## Task details
Could you reproduce the listing below word for word, starting at the line containing "Question: Among these" and running through the end of the listing, with both ends included? Leave the pictures out.

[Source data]

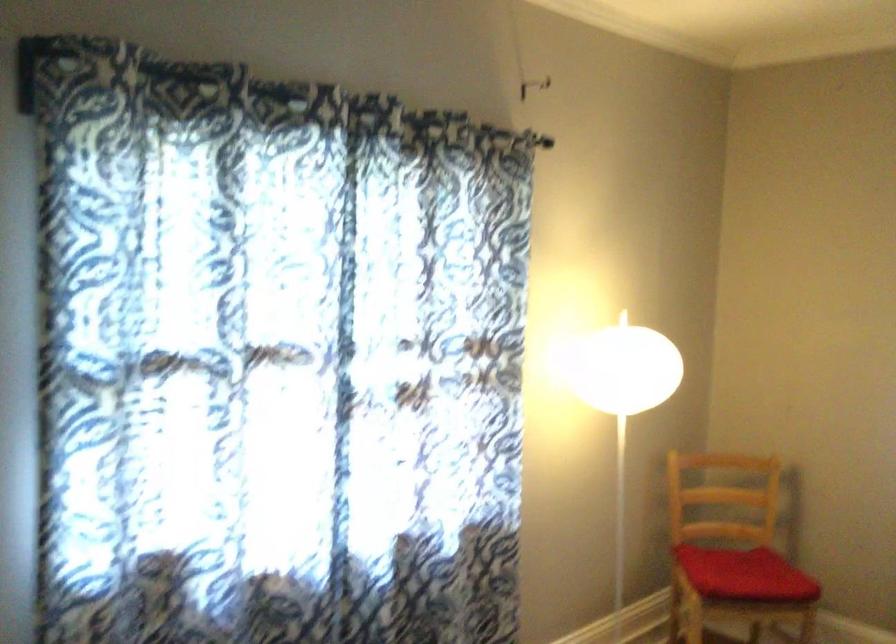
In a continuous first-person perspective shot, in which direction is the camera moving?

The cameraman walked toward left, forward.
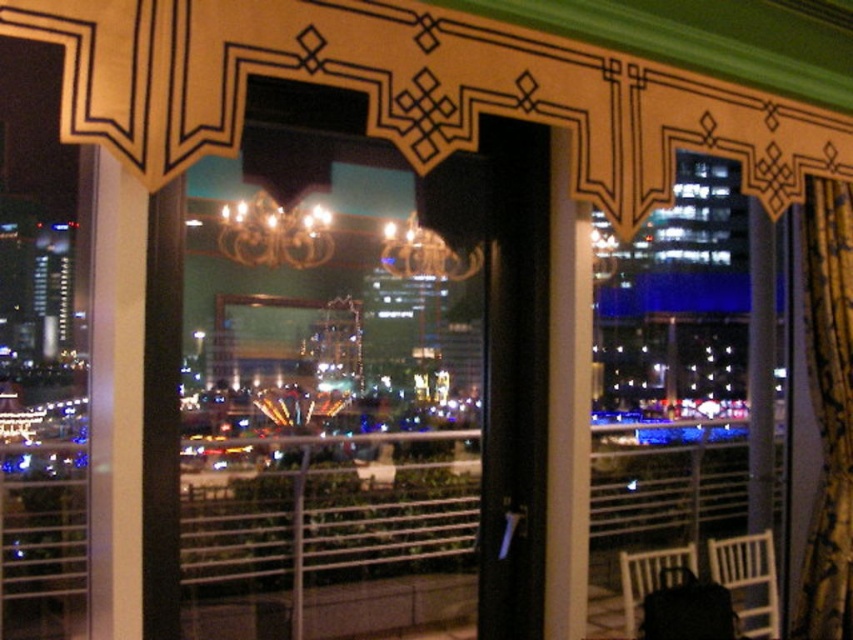
Question: Which object is the closest to the gold metallic chandelier at upper center?

Choices:
 (A) gold metallic chandelier at center
 (B) gold textured curtain at right

Answer: (A)

Question: Is gold textured curtain at right closer to the viewer compared to gold metallic chandelier at upper center?

Choices:
 (A) no
 (B) yes

Answer: (A)

Question: Among these points, which one is farthest from the camera?

Choices:
 (A) (437, 236)
 (B) (222, 230)
 (C) (827, 472)

Answer: (C)

Question: Which of these objects is positioned farthest from the gold metallic chandelier at upper center?

Choices:
 (A) gold textured curtain at right
 (B) gold metallic chandelier at center

Answer: (A)

Question: Is gold metallic chandelier at upper center thinner than gold metallic chandelier at center?

Choices:
 (A) yes
 (B) no

Answer: (A)

Question: Can you confirm if gold textured curtain at right is bigger than gold metallic chandelier at upper center?

Choices:
 (A) yes
 (B) no

Answer: (A)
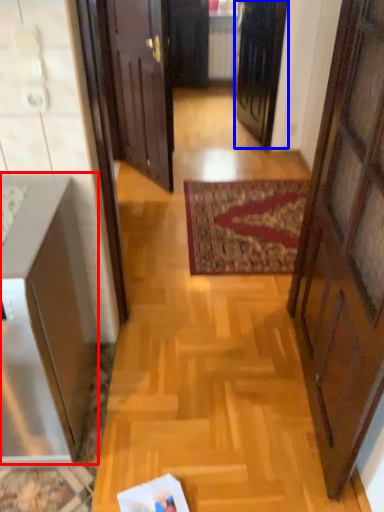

## Answer
Question: Among these points, which one is farthest from the camera?

Choices:
 (A) (437, 236)
 (B) (222, 230)
 (C) (827, 472)

Answer: (C)

Question: Which of these objects is positioned farthest from the gold metallic chandelier at upper center?

Choices:
 (A) gold textured curtain at right
 (B) gold metallic chandelier at center

Answer: (A)

Question: Is gold metallic chandelier at upper center thinner than gold metallic chandelier at center?

Choices:
 (A) yes
 (B) no

Answer: (A)

Question: Can you confirm if gold textured curtain at right is bigger than gold metallic chandelier at upper center?

Choices:
 (A) yes
 (B) no

Answer: (A)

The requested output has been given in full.